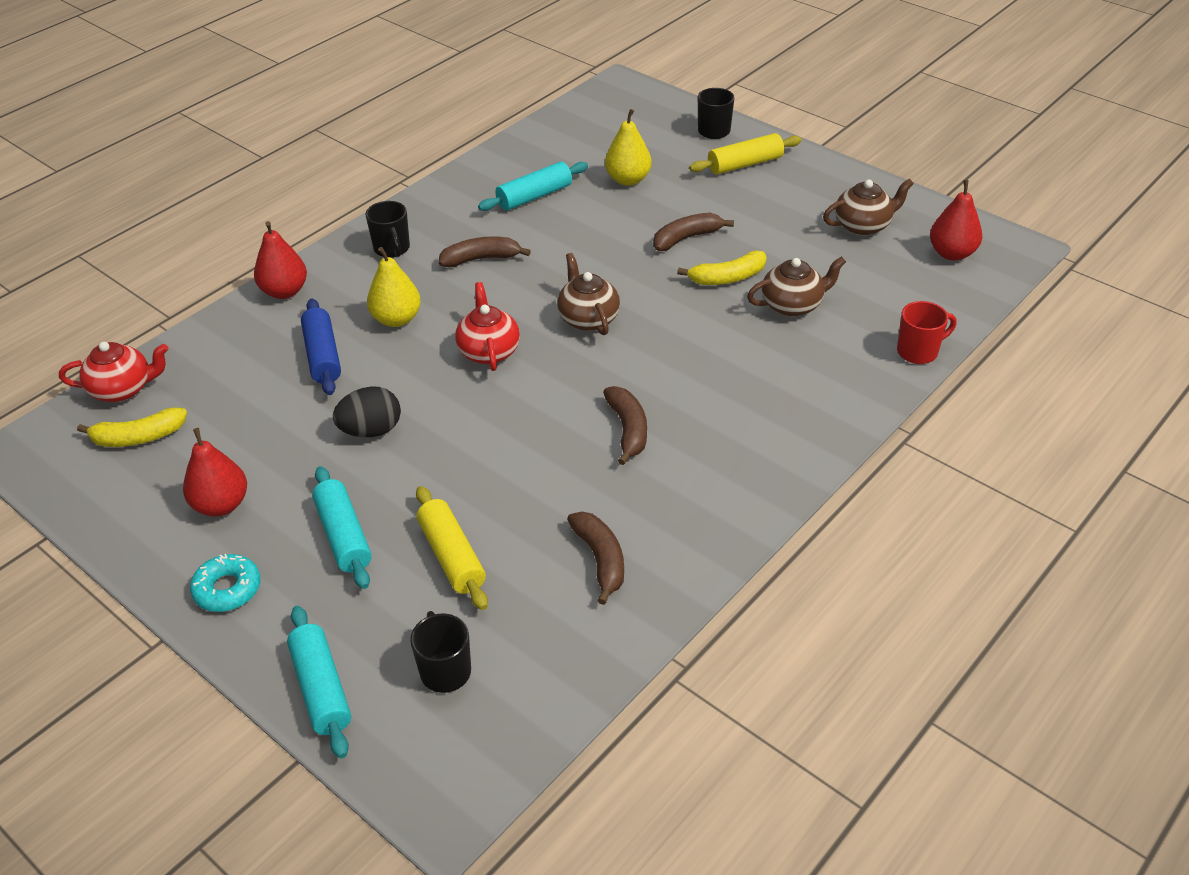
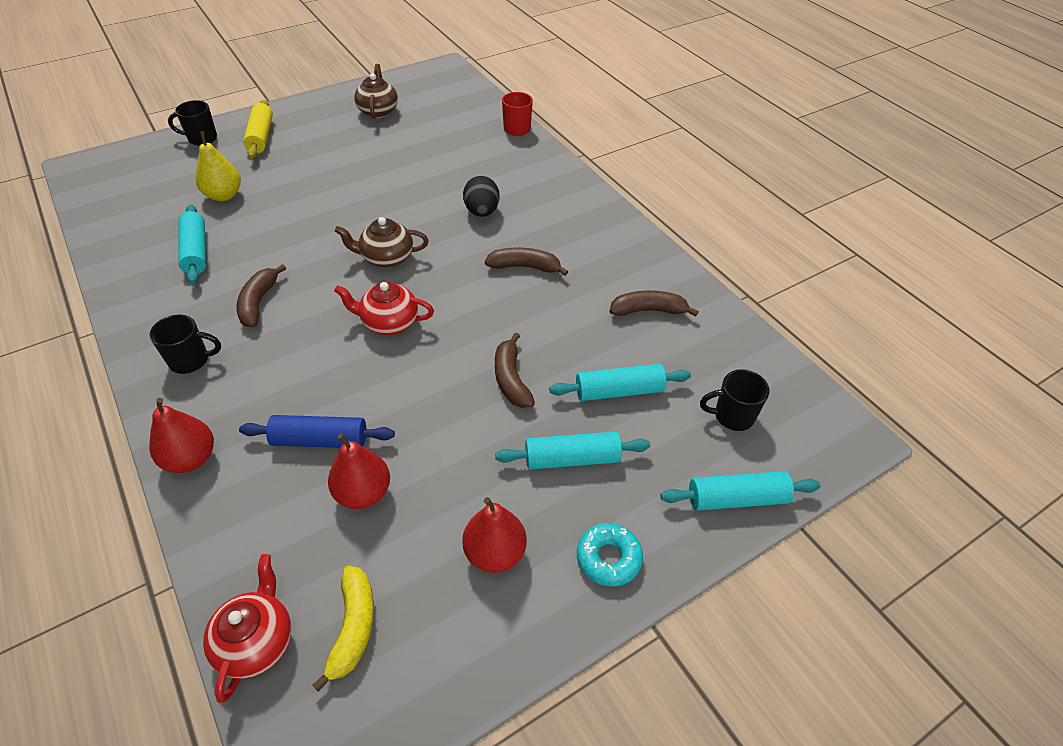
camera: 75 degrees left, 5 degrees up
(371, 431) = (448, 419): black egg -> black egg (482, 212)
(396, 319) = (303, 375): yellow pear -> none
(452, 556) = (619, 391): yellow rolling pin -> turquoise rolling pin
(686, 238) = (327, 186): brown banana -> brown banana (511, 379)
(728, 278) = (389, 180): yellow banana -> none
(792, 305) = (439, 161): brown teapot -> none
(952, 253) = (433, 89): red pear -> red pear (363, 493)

--

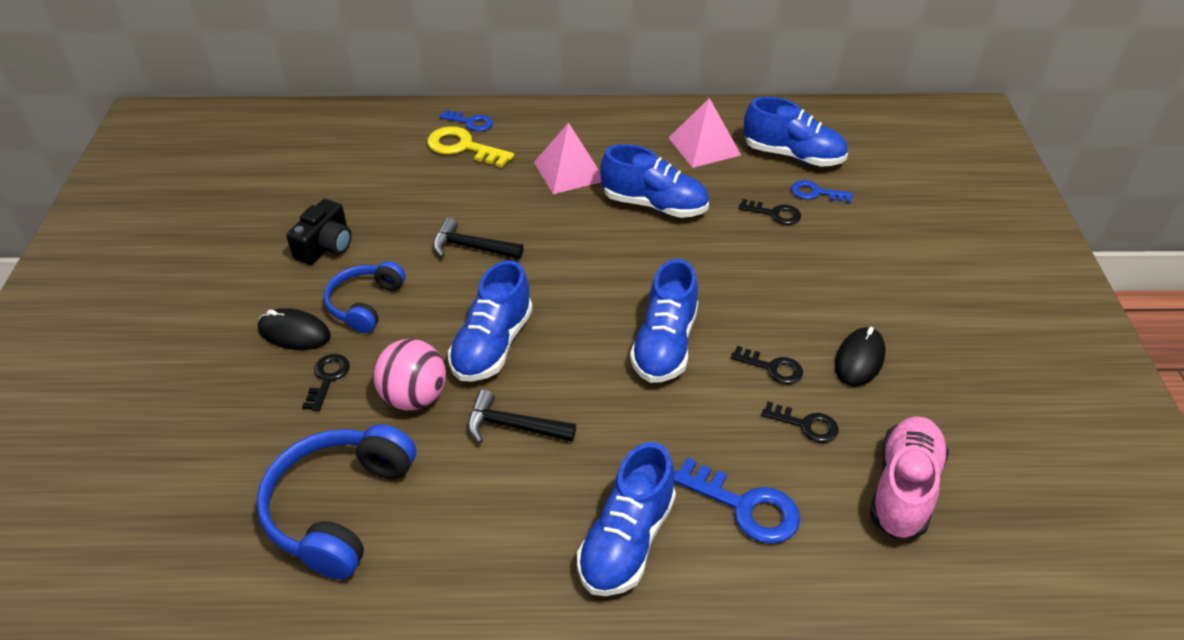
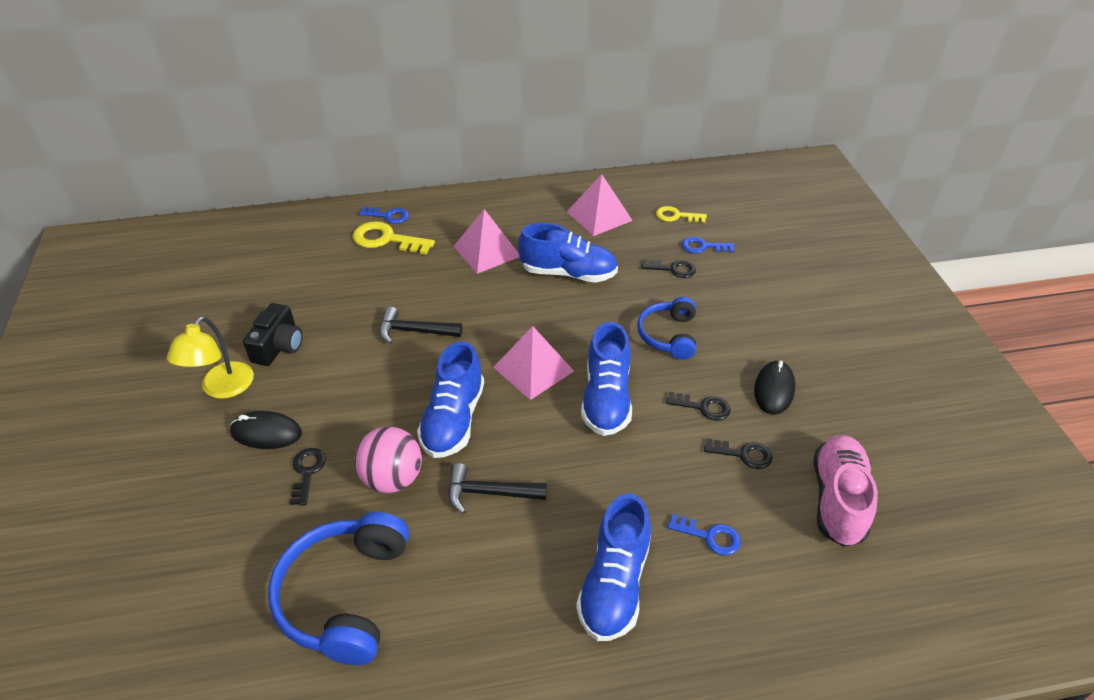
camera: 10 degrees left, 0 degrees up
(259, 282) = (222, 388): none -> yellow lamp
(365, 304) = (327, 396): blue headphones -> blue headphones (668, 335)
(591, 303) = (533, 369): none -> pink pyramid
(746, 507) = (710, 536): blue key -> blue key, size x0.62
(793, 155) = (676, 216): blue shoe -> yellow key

--

**REQUIRED WORK:** Print exactly the lines above from the one with "(746, 507) = (710, 536): blue" to the one with "(793, 155) = (676, 216): blue", including both.

**ANSWER FOR THE TASK:**
(746, 507) = (710, 536): blue key -> blue key, size x0.62
(793, 155) = (676, 216): blue shoe -> yellow key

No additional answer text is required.